• [TASK DIRECTIONS] Your task is to return the data below, word for word.

******************************

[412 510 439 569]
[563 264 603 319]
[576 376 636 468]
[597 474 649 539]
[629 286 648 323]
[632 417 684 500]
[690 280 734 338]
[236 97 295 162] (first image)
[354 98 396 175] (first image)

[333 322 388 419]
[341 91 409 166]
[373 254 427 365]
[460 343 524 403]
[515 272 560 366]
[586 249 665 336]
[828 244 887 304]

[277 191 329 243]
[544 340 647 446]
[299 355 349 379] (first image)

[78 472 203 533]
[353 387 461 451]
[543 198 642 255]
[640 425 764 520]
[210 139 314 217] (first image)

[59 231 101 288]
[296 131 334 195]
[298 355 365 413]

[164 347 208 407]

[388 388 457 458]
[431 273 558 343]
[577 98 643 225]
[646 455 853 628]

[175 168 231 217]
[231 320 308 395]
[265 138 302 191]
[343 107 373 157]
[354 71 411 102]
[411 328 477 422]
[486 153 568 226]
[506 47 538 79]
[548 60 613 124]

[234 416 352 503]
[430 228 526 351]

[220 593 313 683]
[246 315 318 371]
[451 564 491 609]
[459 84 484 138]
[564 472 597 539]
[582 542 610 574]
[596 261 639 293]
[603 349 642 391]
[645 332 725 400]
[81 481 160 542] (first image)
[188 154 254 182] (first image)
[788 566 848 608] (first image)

******************************

• [RESULT FOR THIS EXERCISE]
[412 510 439 569]
[563 264 603 319]
[576 376 636 468]
[597 474 649 539]
[629 286 648 323]
[632 417 684 500]
[690 280 734 338]
[236 97 295 162] (first image)
[354 98 396 175] (first image)

[333 322 388 419]
[341 91 409 166]
[373 254 427 365]
[460 343 524 403]
[515 272 560 366]
[586 249 665 336]
[828 244 887 304]

[277 191 329 243]
[544 340 647 446]
[299 355 349 379] (first image)

[78 472 203 533]
[353 387 461 451]
[543 198 642 255]
[640 425 764 520]
[210 139 314 217] (first image)

[59 231 101 288]
[296 131 334 195]
[298 355 365 413]

[164 347 208 407]

[388 388 457 458]
[431 273 558 343]
[577 98 643 225]
[646 455 853 628]

[175 168 231 217]
[231 320 308 395]
[265 138 302 191]
[343 107 373 157]
[354 71 411 102]
[411 328 477 422]
[486 153 568 226]
[506 47 538 79]
[548 60 613 124]

[234 416 352 503]
[430 228 526 351]

[220 593 313 683]
[246 315 318 371]
[451 564 491 609]
[459 84 484 138]
[564 472 597 539]
[582 542 610 574]
[596 261 639 293]
[603 349 642 391]
[645 332 725 400]
[81 481 160 542] (first image)
[188 154 254 182] (first image)
[788 566 848 608] (first image)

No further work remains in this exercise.